• DIRECTIONS FOR THIS TASK
Rewrite the records from the start through the line containing "green rectangle: rotated 64", replacing "orange circle" with "blue circle" and leaving everything else unchanged.

• DATA LISTING
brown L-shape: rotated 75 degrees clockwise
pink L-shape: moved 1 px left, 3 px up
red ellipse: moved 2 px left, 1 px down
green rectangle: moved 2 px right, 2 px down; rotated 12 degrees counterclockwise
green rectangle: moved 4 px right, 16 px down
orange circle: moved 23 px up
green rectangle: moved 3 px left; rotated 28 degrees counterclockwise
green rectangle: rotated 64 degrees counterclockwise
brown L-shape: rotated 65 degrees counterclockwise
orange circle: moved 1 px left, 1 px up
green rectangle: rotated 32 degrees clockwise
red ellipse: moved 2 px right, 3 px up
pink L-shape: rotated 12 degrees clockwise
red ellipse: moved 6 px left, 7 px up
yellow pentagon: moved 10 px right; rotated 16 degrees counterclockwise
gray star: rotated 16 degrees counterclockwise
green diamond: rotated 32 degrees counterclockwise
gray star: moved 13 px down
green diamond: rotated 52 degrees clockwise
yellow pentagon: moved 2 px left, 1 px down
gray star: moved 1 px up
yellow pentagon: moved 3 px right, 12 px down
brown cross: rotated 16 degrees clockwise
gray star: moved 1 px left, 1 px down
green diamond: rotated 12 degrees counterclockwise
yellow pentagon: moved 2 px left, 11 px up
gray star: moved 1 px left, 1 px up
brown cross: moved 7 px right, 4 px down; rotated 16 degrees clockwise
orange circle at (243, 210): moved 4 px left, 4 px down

• ANSWER TO THIS EXERCISE
brown L-shape: rotated 75 degrees clockwise
pink L-shape: moved 1 px left, 3 px up
red ellipse: moved 2 px left, 1 px down
green rectangle: moved 2 px right, 2 px down; rotated 12 degrees counterclockwise
green rectangle: moved 4 px right, 16 px down
blue circle: moved 23 px up
green rectangle: moved 3 px left; rotated 28 degrees counterclockwise
green rectangle: rotated 64 degrees counterclockwise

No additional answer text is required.